***** Supplied data
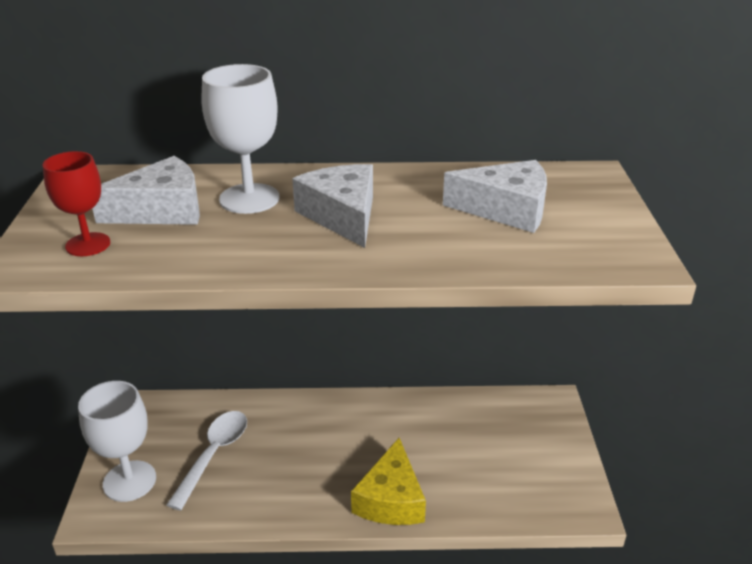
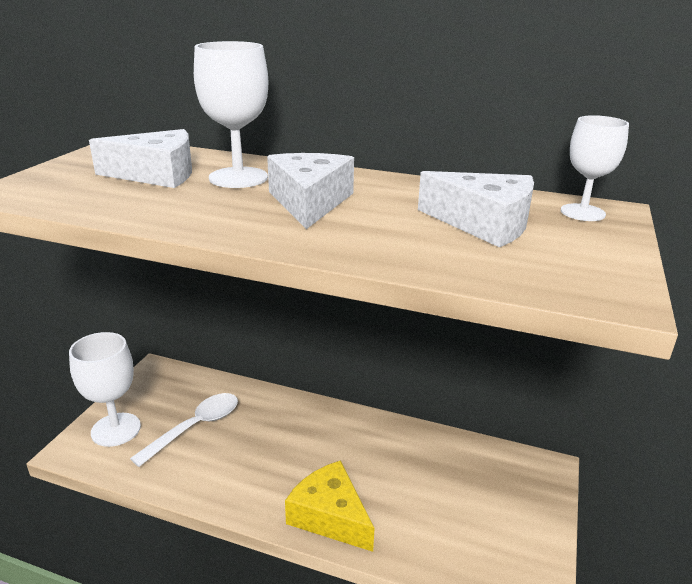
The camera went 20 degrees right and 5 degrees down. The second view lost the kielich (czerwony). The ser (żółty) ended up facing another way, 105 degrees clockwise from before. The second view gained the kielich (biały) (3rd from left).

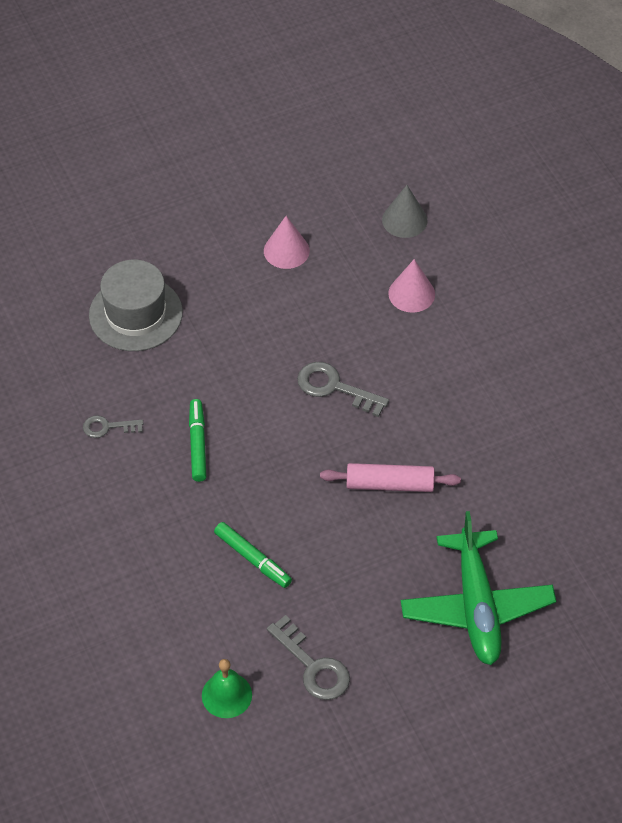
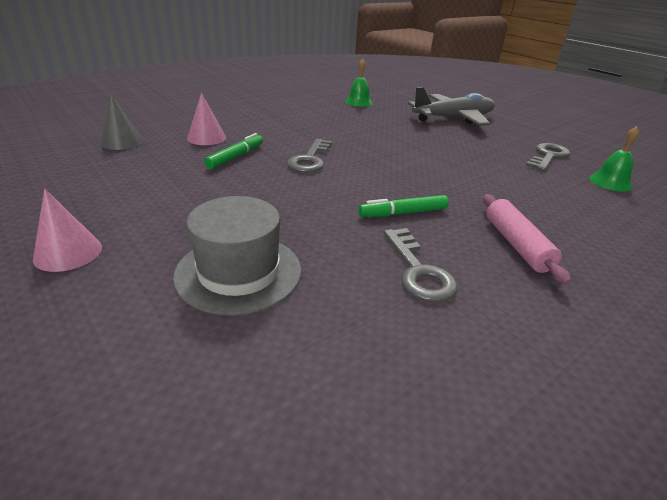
The camera went 105 degrees left and 20 degrees down. The size of the klucz (szary) (1st from left in the first image) changed by a factor of 1.61. The flamaster (zielony) (2nd from left in the first image) ended up elsewhere. The stożek (różowy) (1st from left) ended up elsewhere. The wałek do ciasta (różowy) ended up elsewhere. What was the samolot (zielony) turned into the samolot (szary). The second view gained the dzwonek (zielony) (1st from left).

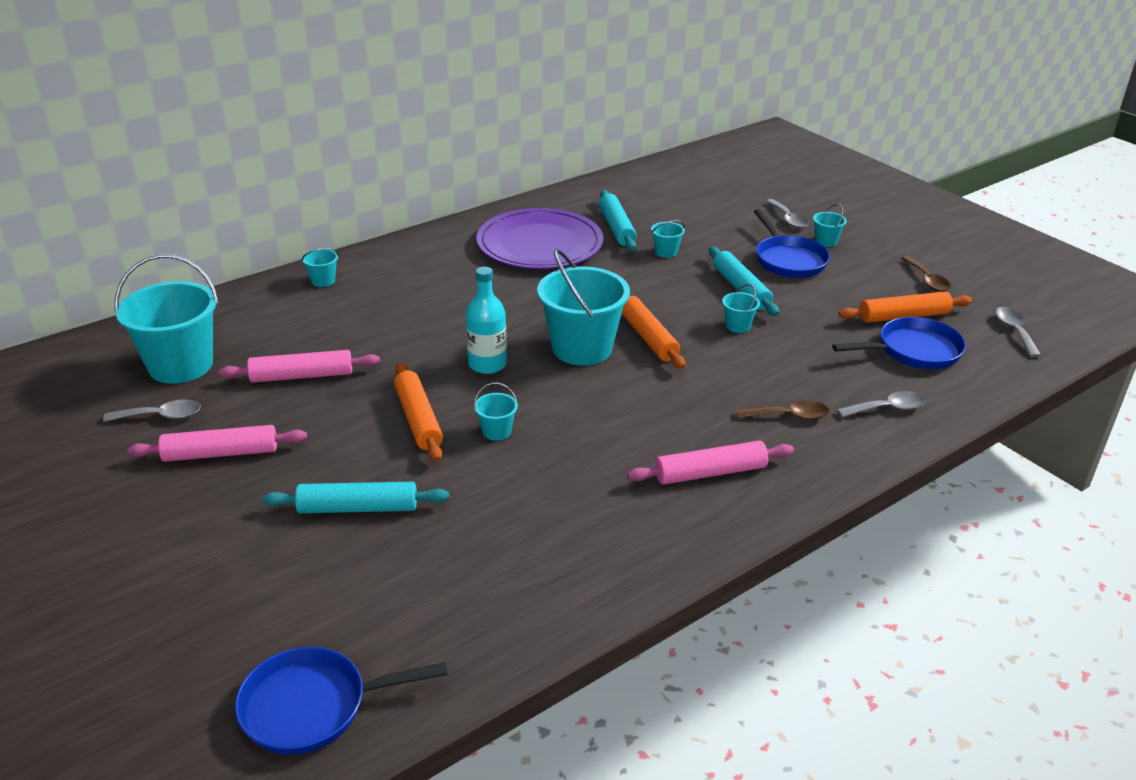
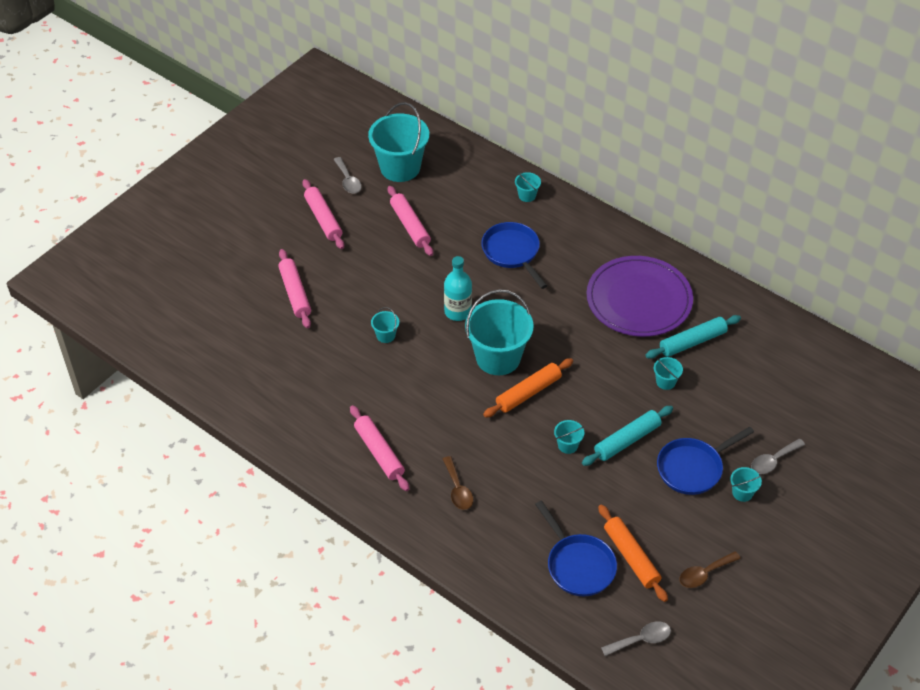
The camera went 75 degrees right and 15 degrees up. The patelnia (niebieski) (1st from left) ended up elsewhere. What was the wałek do ciasta (turkusowy) (1st from left) turned into the wałek do ciasta (różowy) (1st from left). The second view lost the wałek do ciasta (pomarańczowy) (1st from left). The second view lost the łyżka (szary) (3rd from left).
**********
Problem description » Would you output the data exactly, without any of its images?

Written answer »
The camera went 20 degrees right and 5 degrees down. The second view lost the kielich (czerwony). The ser (żółty) ended up facing another way, 105 degrees clockwise from before. The second view gained the kielich (biały) (3rd from left).

The camera went 105 degrees left and 20 degrees down. The size of the klucz (szary) (1st from left in the first image) changed by a factor of 1.61. The flamaster (zielony) (2nd from left in the first image) ended up elsewhere. The stożek (różowy) (1st from left) ended up elsewhere. The wałek do ciasta (różowy) ended up elsewhere. What was the samolot (zielony) turned into the samolot (szary). The second view gained the dzwonek (zielony) (1st from left).

The camera went 75 degrees right and 15 degrees up. The patelnia (niebieski) (1st from left) ended up elsewhere. What was the wałek do ciasta (turkusowy) (1st from left) turned into the wałek do ciasta (różowy) (1st from left). The second view lost the wałek do ciasta (pomarańczowy) (1st from left). The second view lost the łyżka (szary) (3rd from left).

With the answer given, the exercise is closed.